== TASK MATERIAL ==

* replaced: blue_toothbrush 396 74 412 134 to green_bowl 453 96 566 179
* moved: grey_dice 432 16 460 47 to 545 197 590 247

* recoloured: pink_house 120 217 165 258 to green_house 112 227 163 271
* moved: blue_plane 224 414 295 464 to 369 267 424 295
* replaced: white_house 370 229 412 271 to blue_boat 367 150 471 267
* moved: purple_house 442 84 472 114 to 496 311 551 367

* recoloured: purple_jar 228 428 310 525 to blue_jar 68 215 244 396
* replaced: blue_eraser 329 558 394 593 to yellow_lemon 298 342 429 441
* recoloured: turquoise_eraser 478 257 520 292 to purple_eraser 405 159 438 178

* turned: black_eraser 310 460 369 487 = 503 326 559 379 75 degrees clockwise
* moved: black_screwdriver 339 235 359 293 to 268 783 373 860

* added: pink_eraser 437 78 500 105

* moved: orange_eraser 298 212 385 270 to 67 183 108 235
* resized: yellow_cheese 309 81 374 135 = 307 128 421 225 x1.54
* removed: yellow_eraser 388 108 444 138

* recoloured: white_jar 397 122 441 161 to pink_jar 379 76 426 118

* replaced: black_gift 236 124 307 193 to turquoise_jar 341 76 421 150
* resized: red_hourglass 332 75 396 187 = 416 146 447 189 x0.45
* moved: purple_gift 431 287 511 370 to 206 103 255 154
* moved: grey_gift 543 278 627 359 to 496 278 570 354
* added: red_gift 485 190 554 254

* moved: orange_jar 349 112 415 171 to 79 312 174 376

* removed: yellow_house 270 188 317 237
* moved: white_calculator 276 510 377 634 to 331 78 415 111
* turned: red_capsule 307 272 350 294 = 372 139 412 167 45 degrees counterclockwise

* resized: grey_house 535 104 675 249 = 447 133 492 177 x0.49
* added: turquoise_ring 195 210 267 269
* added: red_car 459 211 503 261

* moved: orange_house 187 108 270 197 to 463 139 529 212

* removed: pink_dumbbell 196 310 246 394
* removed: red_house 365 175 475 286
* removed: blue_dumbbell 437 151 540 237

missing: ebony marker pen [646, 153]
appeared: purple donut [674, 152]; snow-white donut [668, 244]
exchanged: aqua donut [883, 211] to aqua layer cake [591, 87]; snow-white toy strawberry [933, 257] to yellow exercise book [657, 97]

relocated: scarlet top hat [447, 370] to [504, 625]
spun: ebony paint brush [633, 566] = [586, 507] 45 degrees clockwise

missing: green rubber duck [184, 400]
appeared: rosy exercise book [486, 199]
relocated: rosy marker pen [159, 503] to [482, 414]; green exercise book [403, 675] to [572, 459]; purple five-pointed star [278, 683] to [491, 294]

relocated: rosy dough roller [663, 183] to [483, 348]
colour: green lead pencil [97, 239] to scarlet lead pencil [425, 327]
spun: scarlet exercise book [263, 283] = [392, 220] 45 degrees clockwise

===

[HOW TO COMPLETE THIS TASK] Retype all of the data exactly. Leave nothing out.

[YOUR RESPONSE]
* replaced: blue_toothbrush 396 74 412 134 to green_bowl 453 96 566 179
* moved: grey_dice 432 16 460 47 to 545 197 590 247

* recoloured: pink_house 120 217 165 258 to green_house 112 227 163 271
* moved: blue_plane 224 414 295 464 to 369 267 424 295
* replaced: white_house 370 229 412 271 to blue_boat 367 150 471 267
* moved: purple_house 442 84 472 114 to 496 311 551 367

* recoloured: purple_jar 228 428 310 525 to blue_jar 68 215 244 396
* replaced: blue_eraser 329 558 394 593 to yellow_lemon 298 342 429 441
* recoloured: turquoise_eraser 478 257 520 292 to purple_eraser 405 159 438 178

* turned: black_eraser 310 460 369 487 = 503 326 559 379 75 degrees clockwise
* moved: black_screwdriver 339 235 359 293 to 268 783 373 860

* added: pink_eraser 437 78 500 105

* moved: orange_eraser 298 212 385 270 to 67 183 108 235
* resized: yellow_cheese 309 81 374 135 = 307 128 421 225 x1.54
* removed: yellow_eraser 388 108 444 138

* recoloured: white_jar 397 122 441 161 to pink_jar 379 76 426 118

* replaced: black_gift 236 124 307 193 to turquoise_jar 341 76 421 150
* resized: red_hourglass 332 75 396 187 = 416 146 447 189 x0.45
* moved: purple_gift 431 287 511 370 to 206 103 255 154
* moved: grey_gift 543 278 627 359 to 496 278 570 354
* added: red_gift 485 190 554 254

* moved: orange_jar 349 112 415 171 to 79 312 174 376

* removed: yellow_house 270 188 317 237
* moved: white_calculator 276 510 377 634 to 331 78 415 111
* turned: red_capsule 307 272 350 294 = 372 139 412 167 45 degrees counterclockwise

* resized: grey_house 535 104 675 249 = 447 133 492 177 x0.49
* added: turquoise_ring 195 210 267 269
* added: red_car 459 211 503 261

* moved: orange_house 187 108 270 197 to 463 139 529 212

* removed: pink_dumbbell 196 310 246 394
* removed: red_house 365 175 475 286
* removed: blue_dumbbell 437 151 540 237

missing: ebony marker pen [646, 153]
appeared: purple donut [674, 152]; snow-white donut [668, 244]
exchanged: aqua donut [883, 211] to aqua layer cake [591, 87]; snow-white toy strawberry [933, 257] to yellow exercise book [657, 97]

relocated: scarlet top hat [447, 370] to [504, 625]
spun: ebony paint brush [633, 566] = [586, 507] 45 degrees clockwise

missing: green rubber duck [184, 400]
appeared: rosy exercise book [486, 199]
relocated: rosy marker pen [159, 503] to [482, 414]; green exercise book [403, 675] to [572, 459]; purple five-pointed star [278, 683] to [491, 294]

relocated: rosy dough roller [663, 183] to [483, 348]
colour: green lead pencil [97, 239] to scarlet lead pencil [425, 327]
spun: scarlet exercise book [263, 283] = [392, 220] 45 degrees clockwise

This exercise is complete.